▸ **Extracted information**:
<<<<

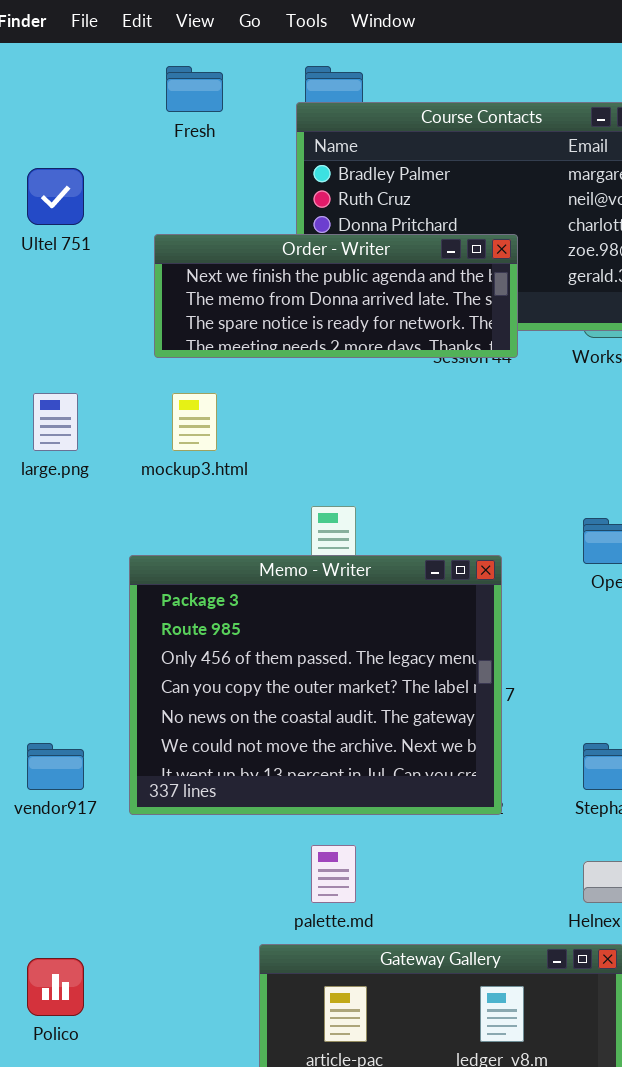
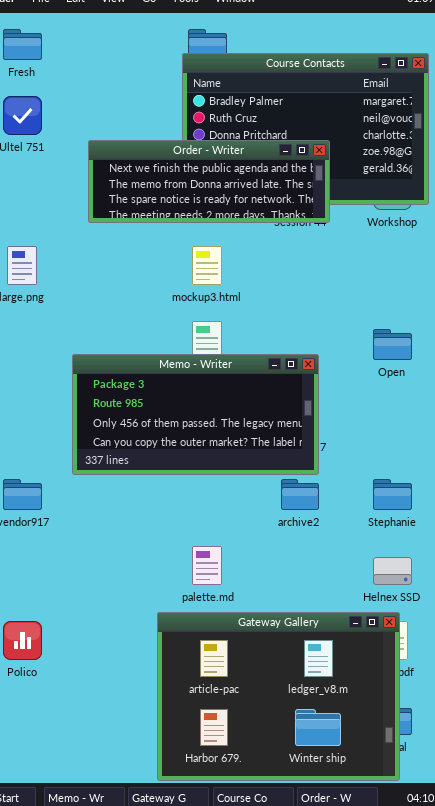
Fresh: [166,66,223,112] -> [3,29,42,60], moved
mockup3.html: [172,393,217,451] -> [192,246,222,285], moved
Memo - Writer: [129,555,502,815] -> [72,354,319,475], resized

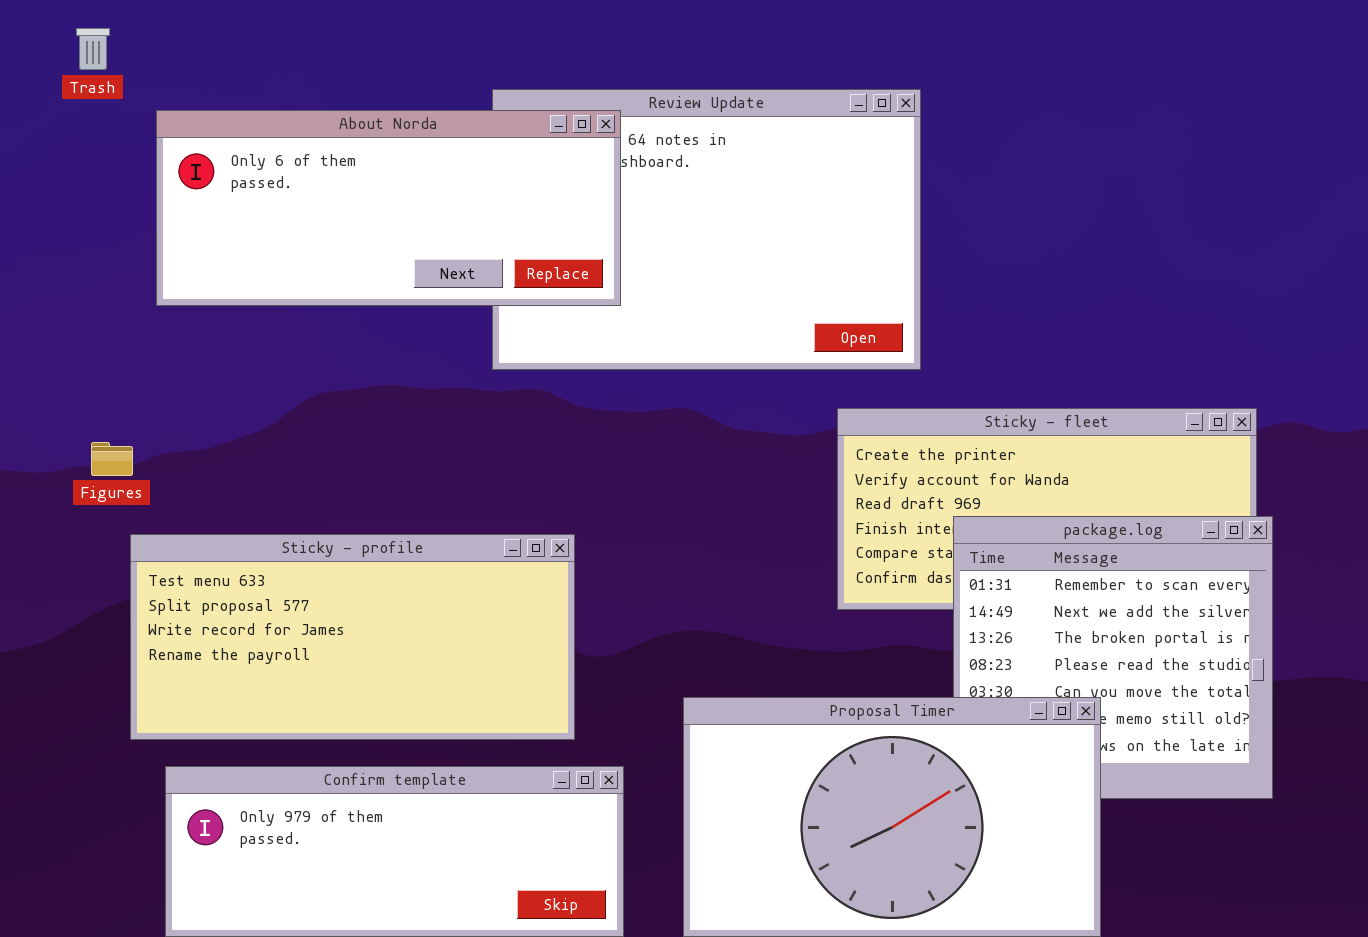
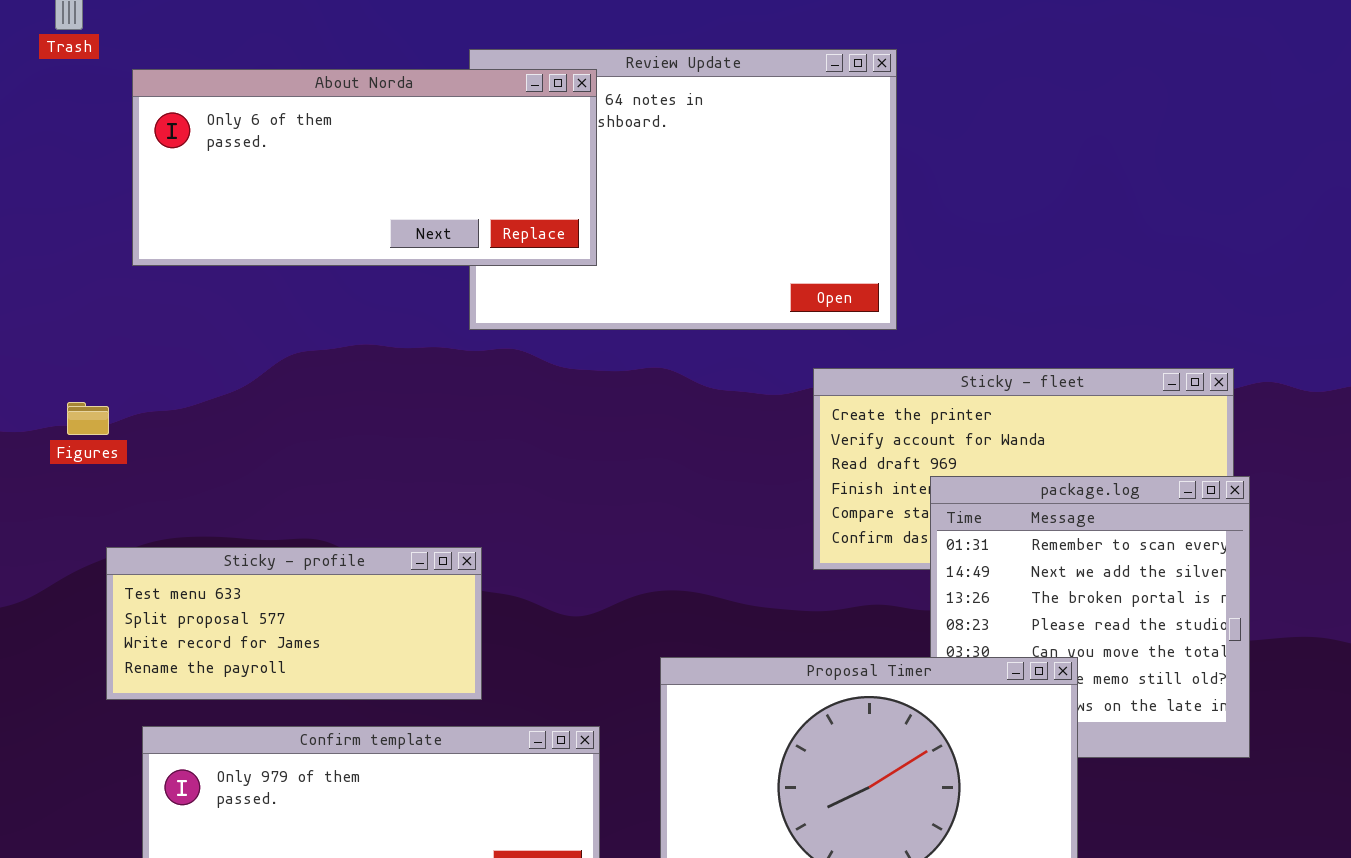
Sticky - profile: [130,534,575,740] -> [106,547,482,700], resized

>>>>
<<<<

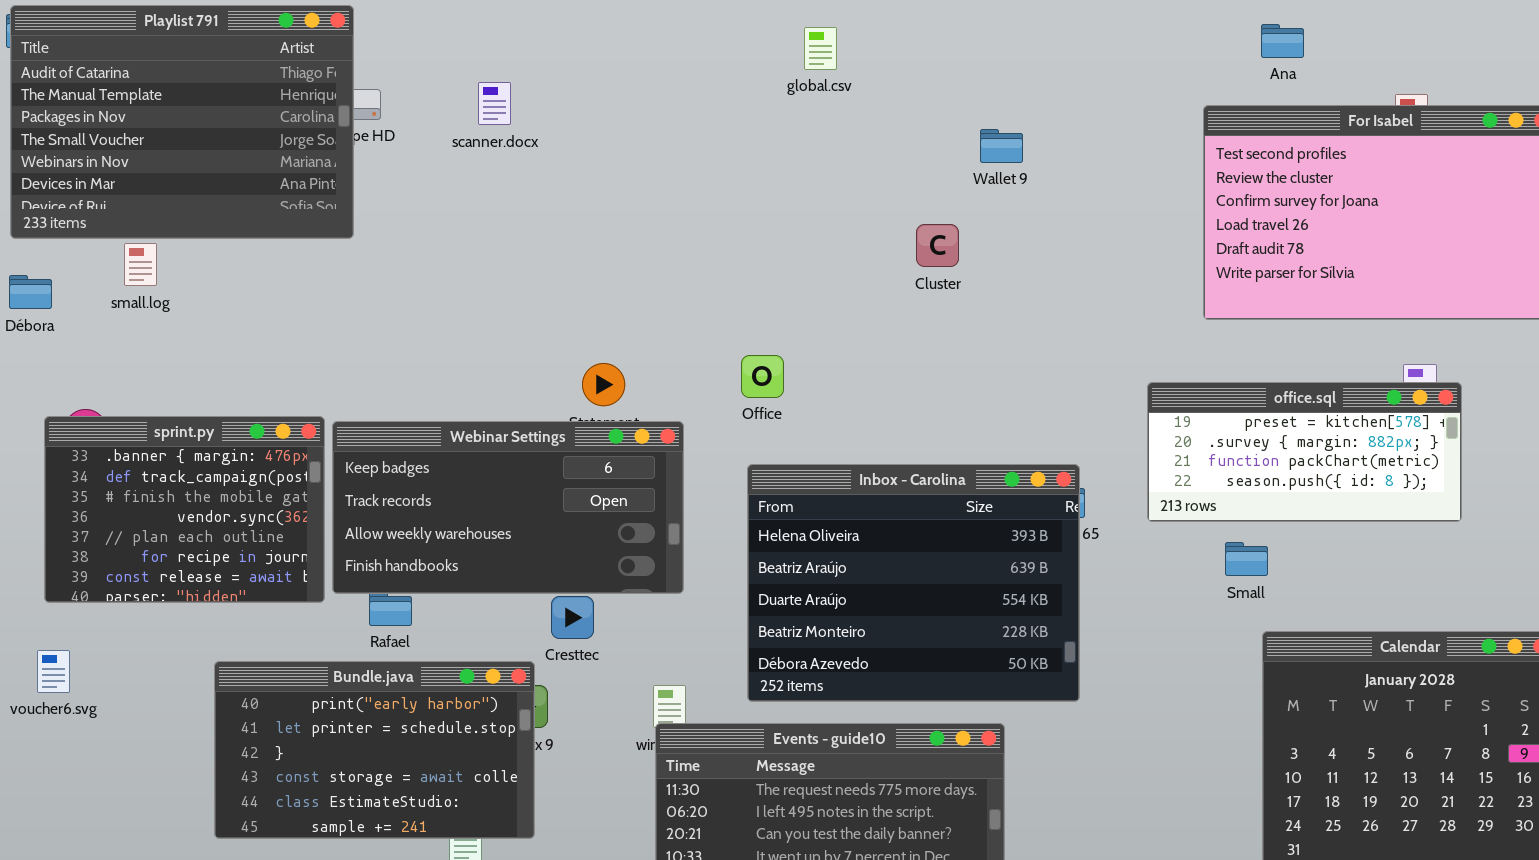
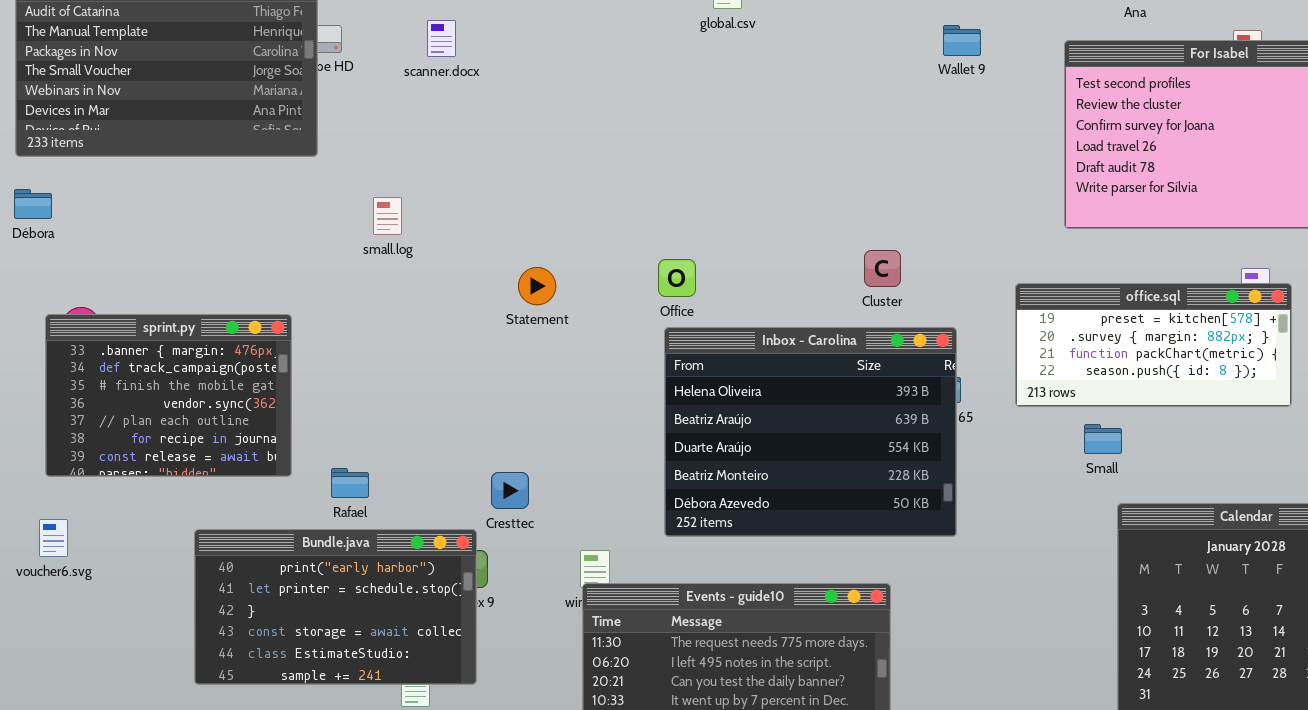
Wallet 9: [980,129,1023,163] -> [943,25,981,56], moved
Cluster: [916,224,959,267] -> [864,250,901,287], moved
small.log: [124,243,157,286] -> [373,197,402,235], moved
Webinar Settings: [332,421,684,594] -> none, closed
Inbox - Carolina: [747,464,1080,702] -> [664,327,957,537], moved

>>>>

▸ **Required action**: From the entries above, return exactly the line containing "small.log: [124,243,157,286] ->", the line containing "Inbox - Carolina: [747,464,1080,702]", and all lines between, and nothing else.

▸ **Finished task**:
small.log: [124,243,157,286] -> [373,197,402,235], moved
Webinar Settings: [332,421,684,594] -> none, closed
Inbox - Carolina: [747,464,1080,702] -> [664,327,957,537], moved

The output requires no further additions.